EXERCISE DIRECTIONS: Please rewrite the entries below as a Markdown table with the columns Row and Line, giving each non-blank line its own row number and leaving out blank lines.
___ GIVEN DATA ___
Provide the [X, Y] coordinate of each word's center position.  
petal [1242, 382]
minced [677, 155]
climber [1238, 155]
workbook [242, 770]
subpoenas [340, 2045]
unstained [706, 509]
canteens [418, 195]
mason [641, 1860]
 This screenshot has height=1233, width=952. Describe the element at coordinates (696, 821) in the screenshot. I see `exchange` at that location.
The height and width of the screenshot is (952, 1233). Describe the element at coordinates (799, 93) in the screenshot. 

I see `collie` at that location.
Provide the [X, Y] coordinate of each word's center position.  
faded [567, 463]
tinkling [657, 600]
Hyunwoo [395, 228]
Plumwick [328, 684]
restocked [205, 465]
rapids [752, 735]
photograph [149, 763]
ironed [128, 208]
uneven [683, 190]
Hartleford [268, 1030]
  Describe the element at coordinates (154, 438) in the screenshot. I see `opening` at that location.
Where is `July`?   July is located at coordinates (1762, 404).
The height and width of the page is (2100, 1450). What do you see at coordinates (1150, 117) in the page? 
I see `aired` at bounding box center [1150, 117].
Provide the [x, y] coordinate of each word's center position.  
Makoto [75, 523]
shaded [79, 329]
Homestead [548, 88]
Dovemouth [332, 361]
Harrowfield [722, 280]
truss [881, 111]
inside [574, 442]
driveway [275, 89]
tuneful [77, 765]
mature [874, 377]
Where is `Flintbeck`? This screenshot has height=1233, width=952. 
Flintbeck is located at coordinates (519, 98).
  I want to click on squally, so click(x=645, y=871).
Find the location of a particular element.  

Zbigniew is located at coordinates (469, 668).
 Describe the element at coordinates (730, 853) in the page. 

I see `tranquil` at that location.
___
RESULT OF THE TASK:
| Row | Line |
|---|---|
| 1 | Provide the [X, Y] coordinate of each word's center position.   |
| 2 | petal [1242, 382] |
| 3 | minced [677, 155] |
| 4 | climber [1238, 155] |
| 5 | workbook [242, 770] |
| 6 | subpoenas [340, 2045] |
| 7 | unstained [706, 509] |
| 8 | canteens [418, 195] |
| 9 | mason [641, 1860] |
| 10 |  This screenshot has height=1233, width=952. Describe the element at coordinates (696, 821) in the screenshot. I see `exchange` at that location. |
| 11 | The height and width of the screenshot is (952, 1233). Describe the element at coordinates (799, 93) in the screenshot.  |
| 12 | I see `collie` at that location. |
| 13 | Provide the [X, Y] coordinate of each word's center position.   |
| 14 | faded [567, 463] |
| 15 | tinkling [657, 600] |
| 16 | Hyunwoo [395, 228] |
| 17 | Plumwick [328, 684] |
| 18 | restocked [205, 465] |
| 19 | rapids [752, 735] |
| 20 | photograph [149, 763] |
| 21 | ironed [128, 208] |
| 22 | uneven [683, 190] |
| 23 | Hartleford [268, 1030] |
| 24 |   Describe the element at coordinates (154, 438) in the screenshot. I see `opening` at that location. |
| 25 | Where is `July`?   July is located at coordinates (1762, 404). |
| 26 | The height and width of the page is (2100, 1450). What do you see at coordinates (1150, 117) in the page?  |
| 27 | I see `aired` at bounding box center [1150, 117]. |
| 28 | Provide the [x, y] coordinate of each word's center position.   |
| 29 | Makoto [75, 523] |
| 30 | shaded [79, 329] |
| 31 | Homestead [548, 88] |
| 32 | Dovemouth [332, 361] |
| 33 | Harrowfield [722, 280] |
| 34 | truss [881, 111] |
| 35 | inside [574, 442] |
| 36 | driveway [275, 89] |
| 37 | tuneful [77, 765] |
| 38 | mature [874, 377] |
| 39 | Where is `Flintbeck`? This screenshot has height=1233, width=952.  |
| 40 | Flintbeck is located at coordinates (519, 98). |
| 41 |   I want to click on squally, so click(x=645, y=871). |
| 42 | Find the location of a particular element.   |
| 43 | Zbigniew is located at coordinates (469, 668). |
| 44 |  Describe the element at coordinates (730, 853) in the page.  |
| 45 | I see `tranquil` at that location. |